TASK DIRECTIONS =>
Only the lines from the one containing "R1: 750 (GND, VFB) -> 470 (GND, VFB)" to the end of the material belong in your answer. Please copy them word for word.

GIVEN DATA =>

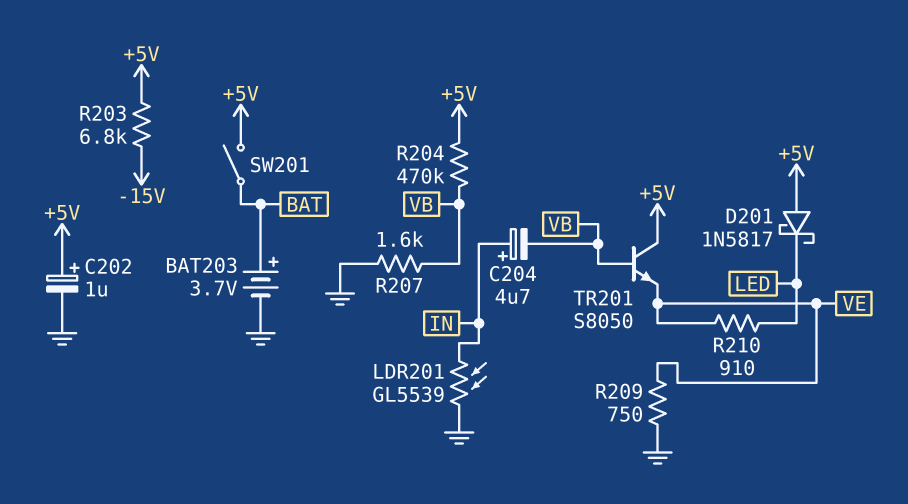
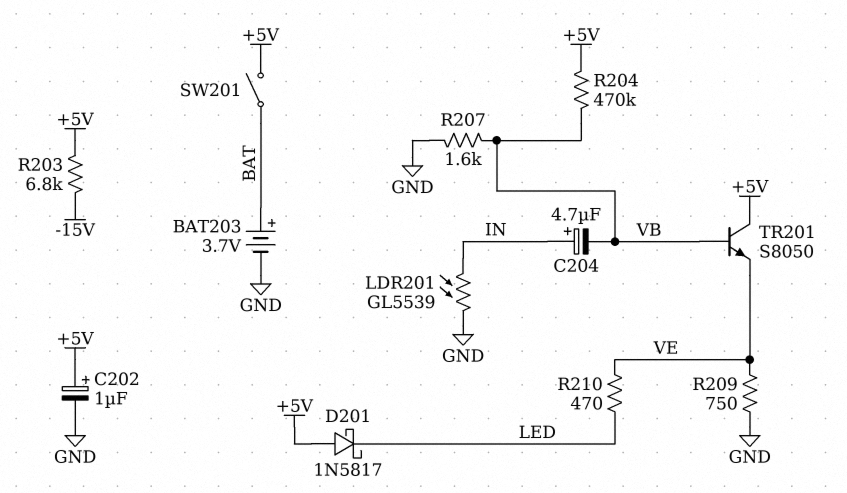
R210: 910 (LED, VE) -> 470 (LED, VE)

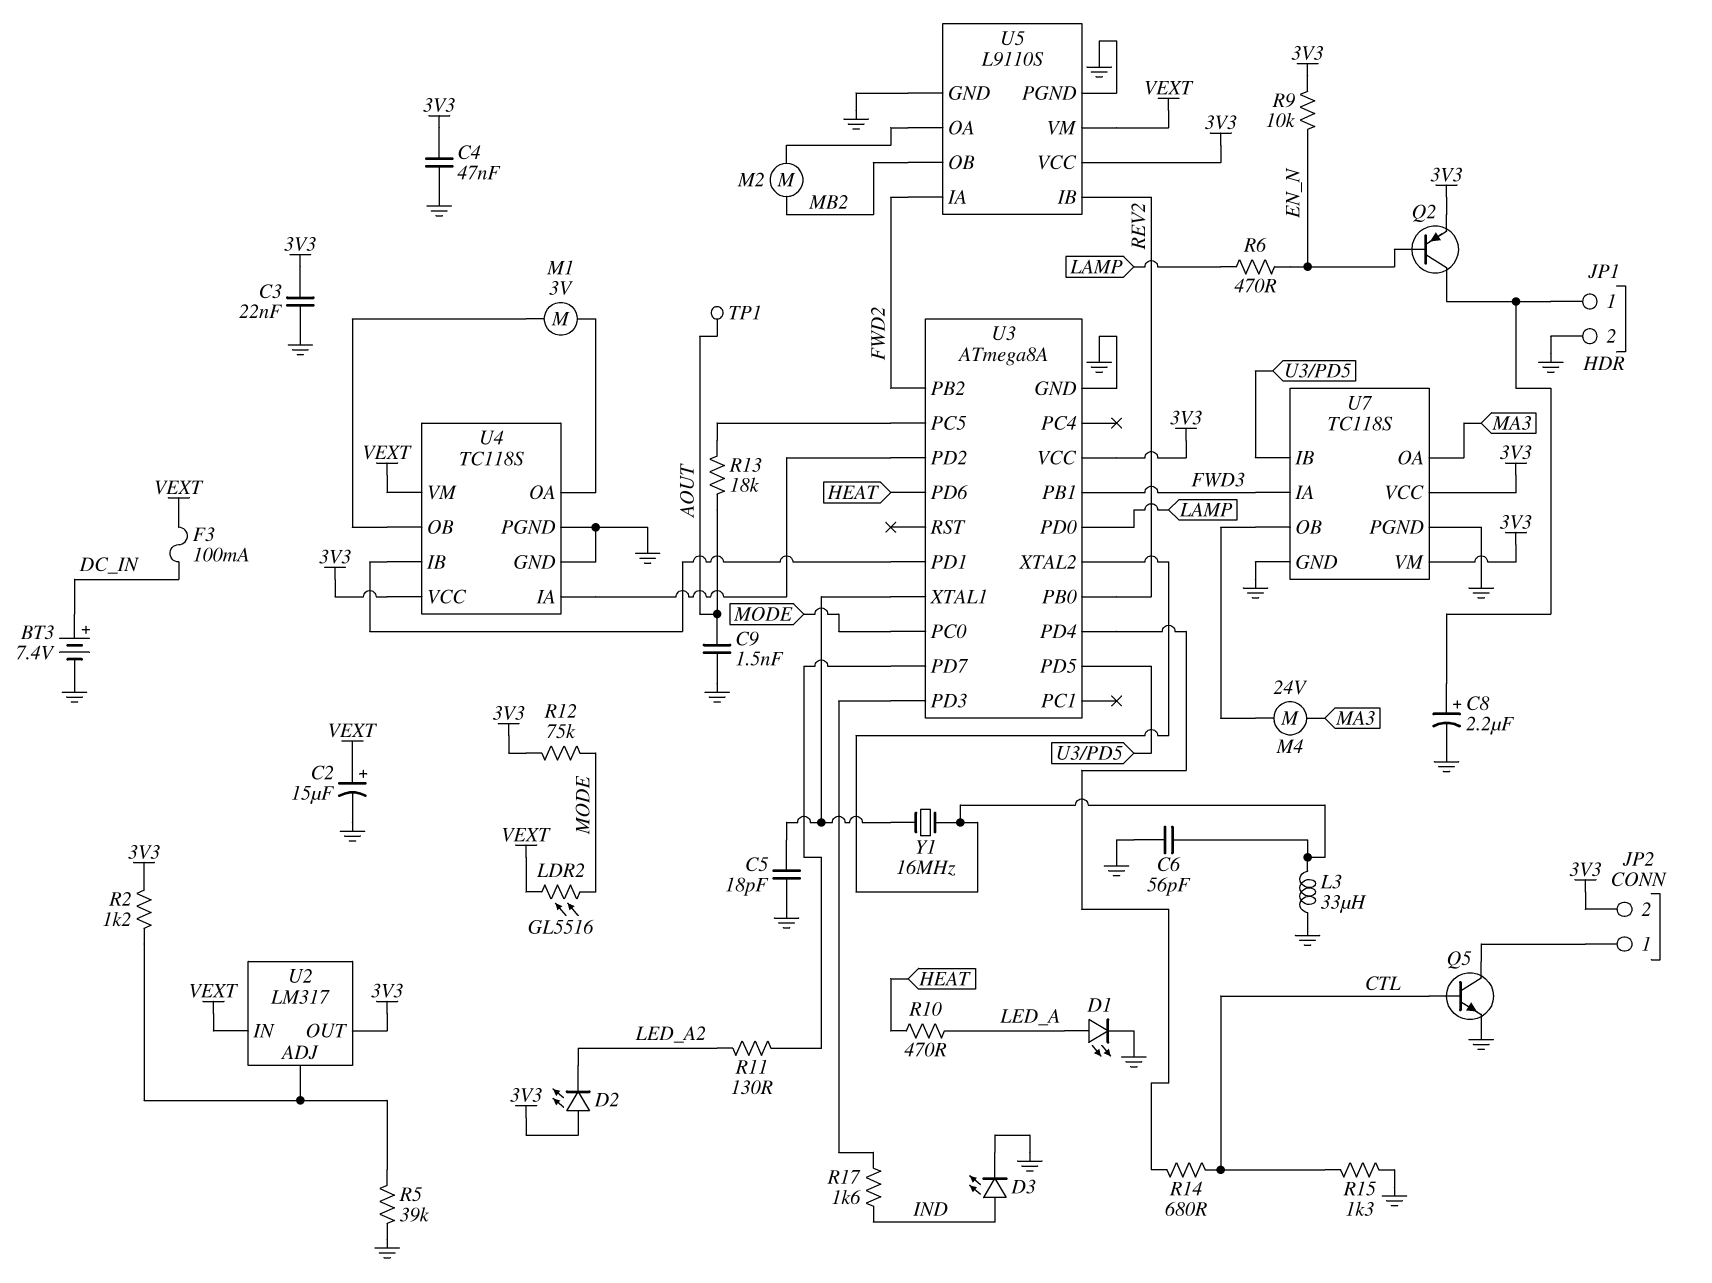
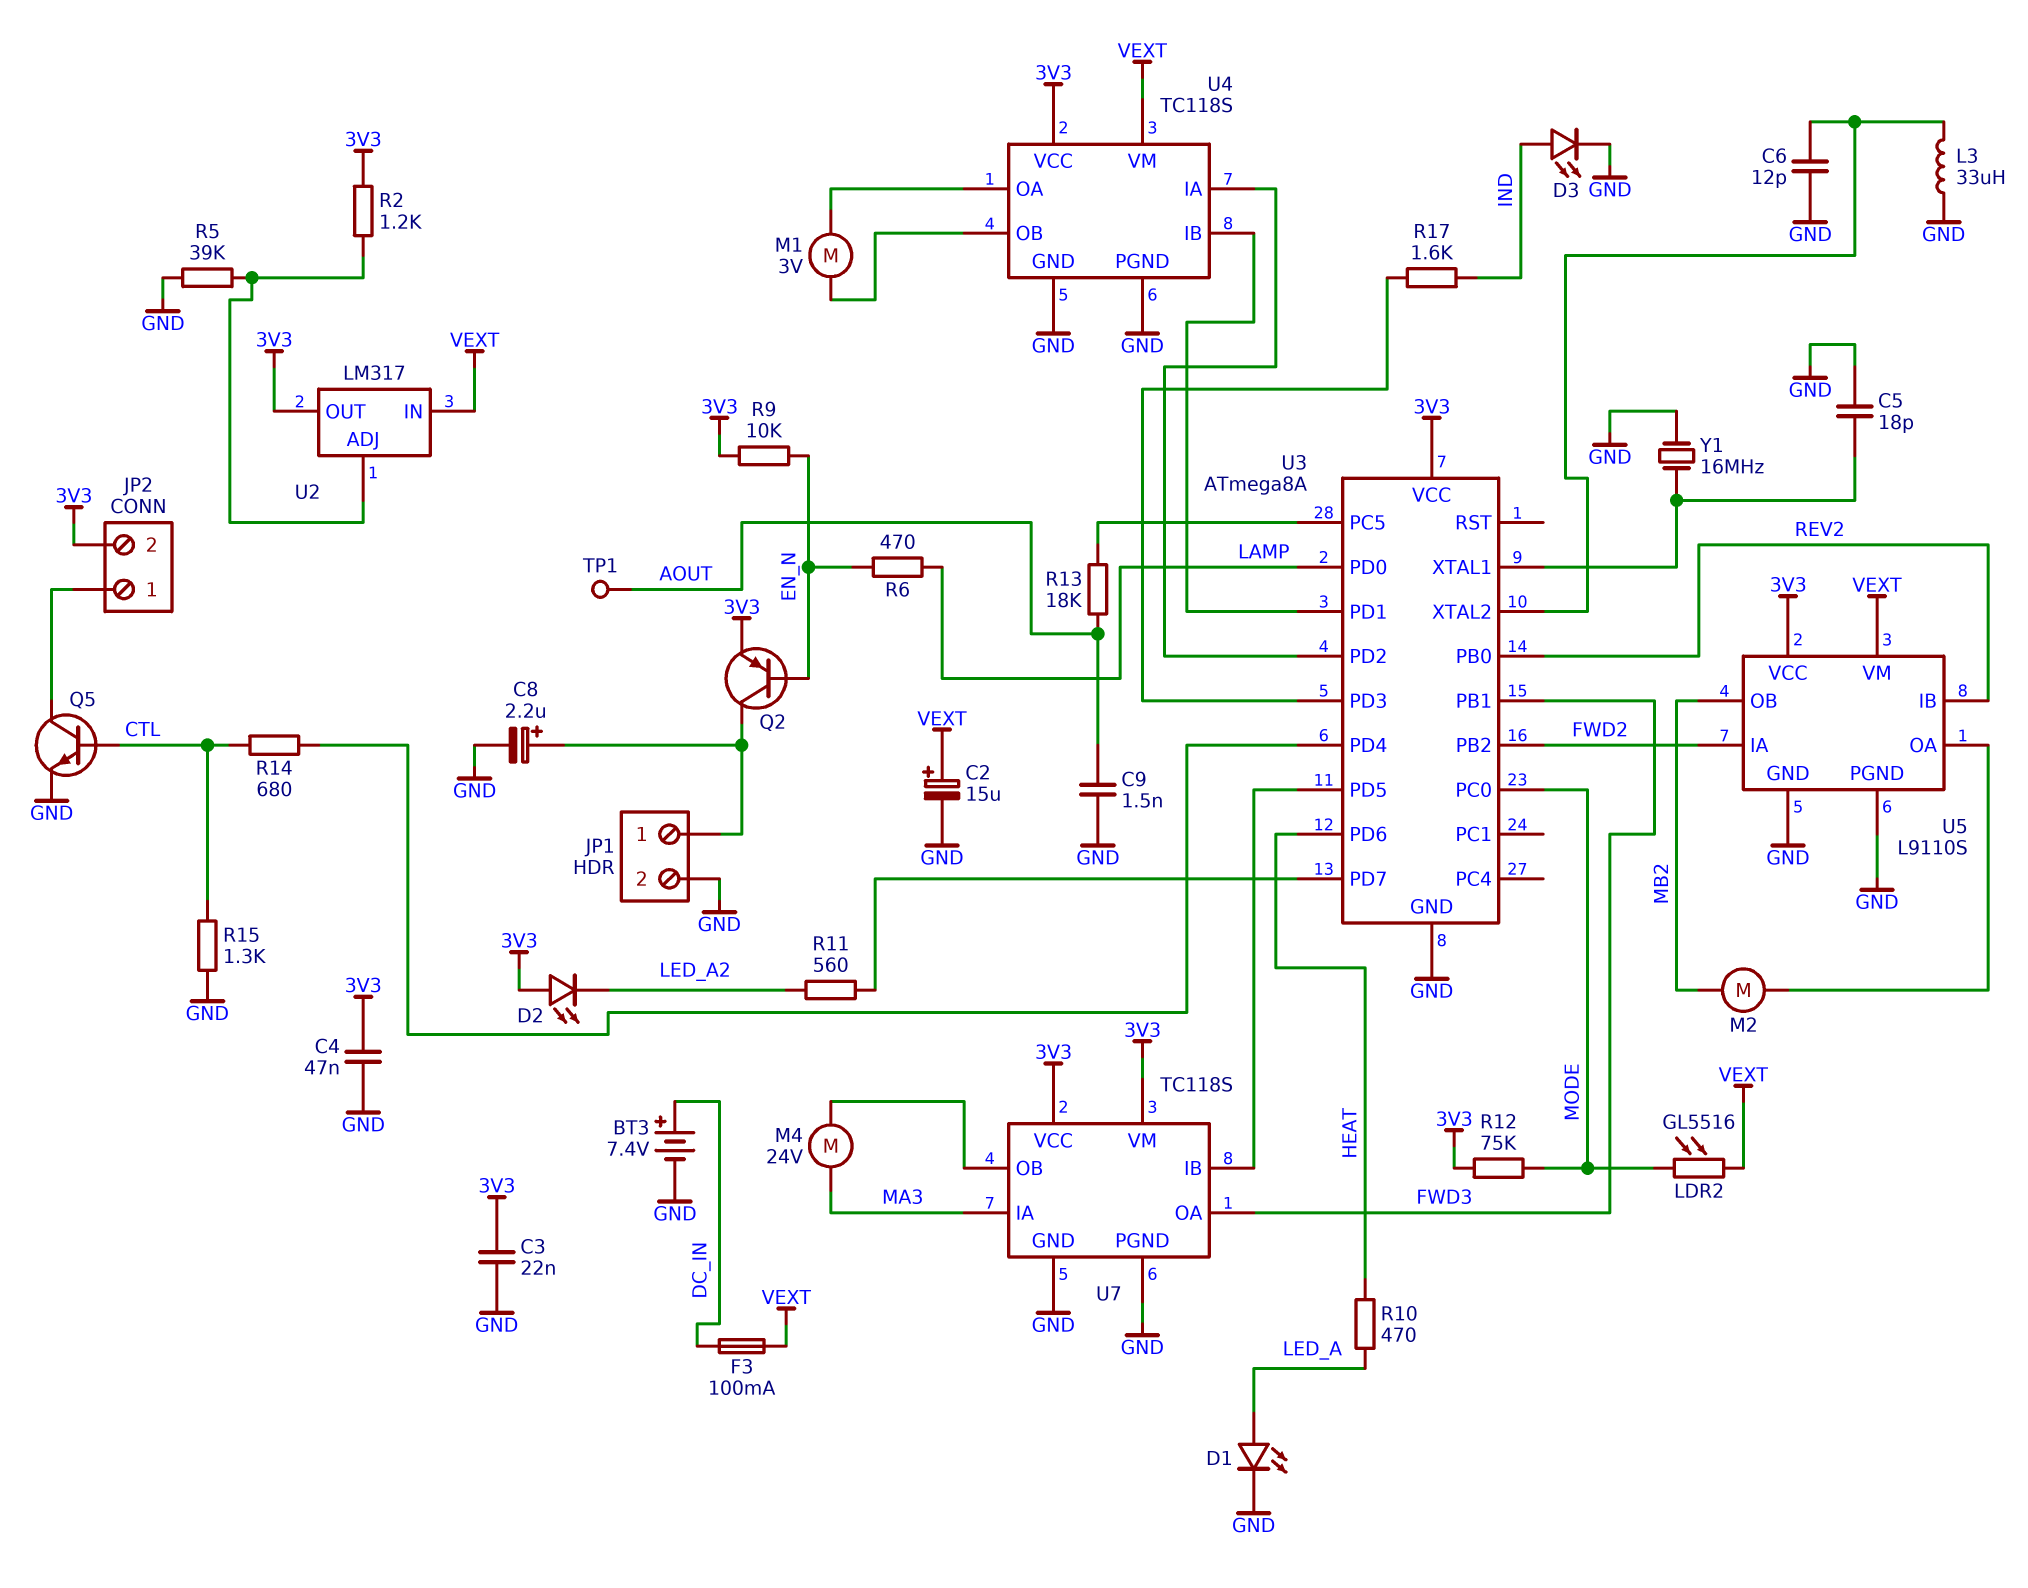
C6: 56pF (GND, U3/XTAL2) -> 12pF (GND, U3/XTAL2)
R11: 130 (LED_A2, U3/PD7) -> 560 (LED_A2, U3/PD7)
U7 pin IA: FWD3 -> MA3
U7 pin OA: MA3 -> FWD3
Y1: 16MHz (U3/XTAL1, U3/XTAL2) -> 16MHz (GND, U3/XTAL1)

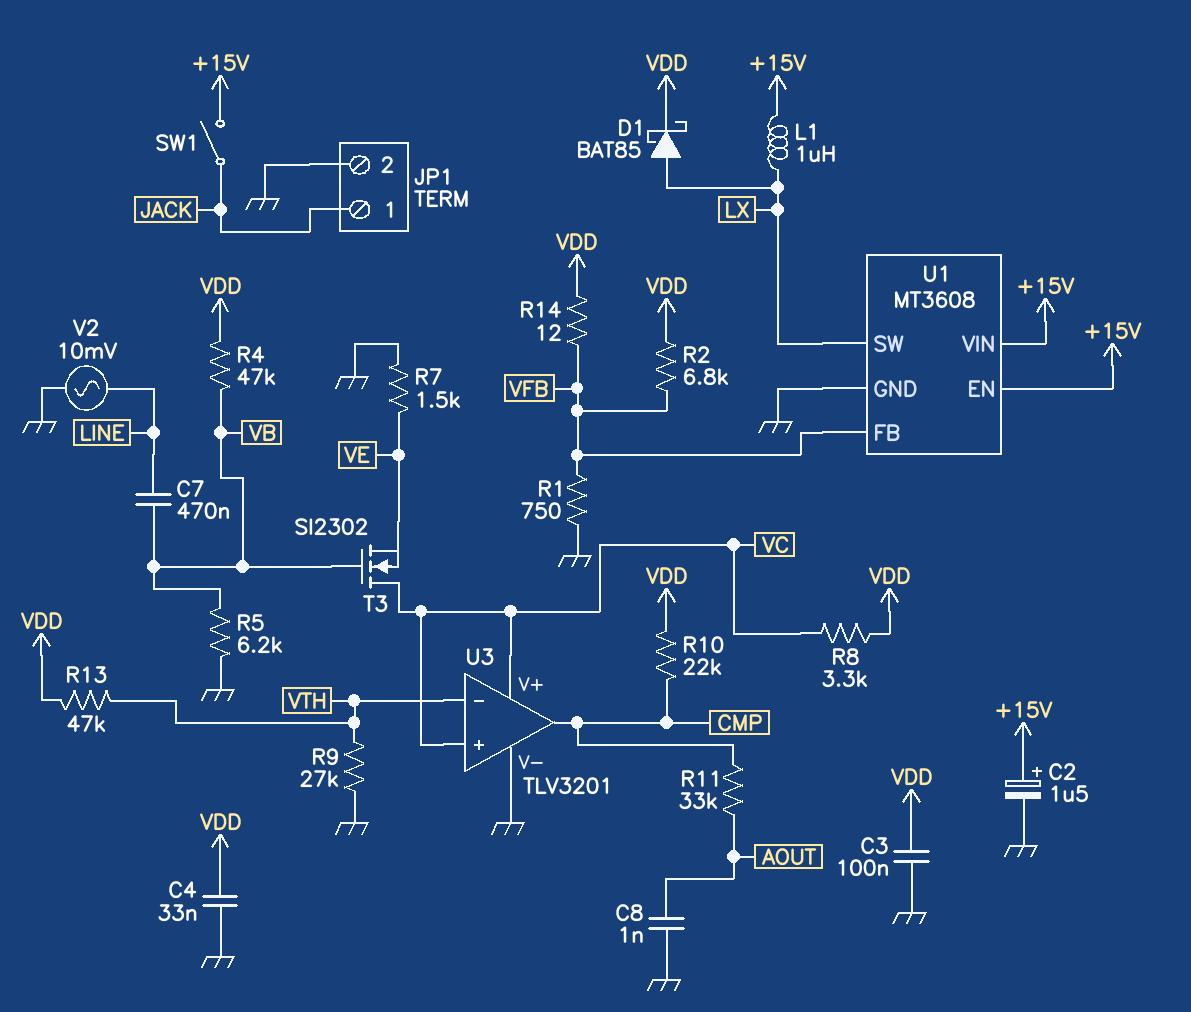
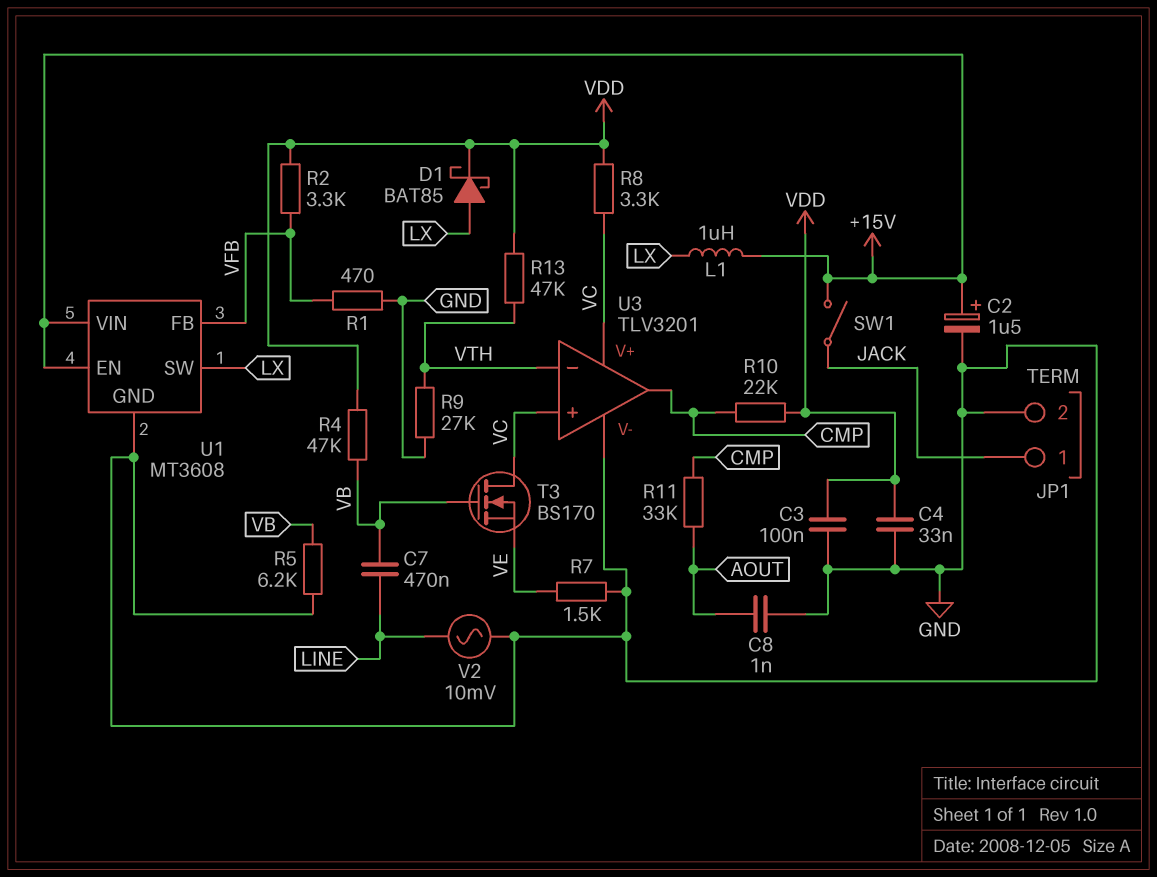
R1: 750 (GND, VFB) -> 470 (GND, VFB)
R2: 6.8k (VDD, VFB) -> 3.3k (VDD, VFB)
R14: 12 (VDD, VFB) -> none
T3: NMOS SI2302 (G VB, D VC, S VE) -> NMOS BS170 (G VB, D VC, S VE)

ANSWER TO THIS PROBLEM =>
R1: 750 (GND, VFB) -> 470 (GND, VFB)
R2: 6.8k (VDD, VFB) -> 3.3k (VDD, VFB)
R14: 12 (VDD, VFB) -> none
T3: NMOS SI2302 (G VB, D VC, S VE) -> NMOS BS170 (G VB, D VC, S VE)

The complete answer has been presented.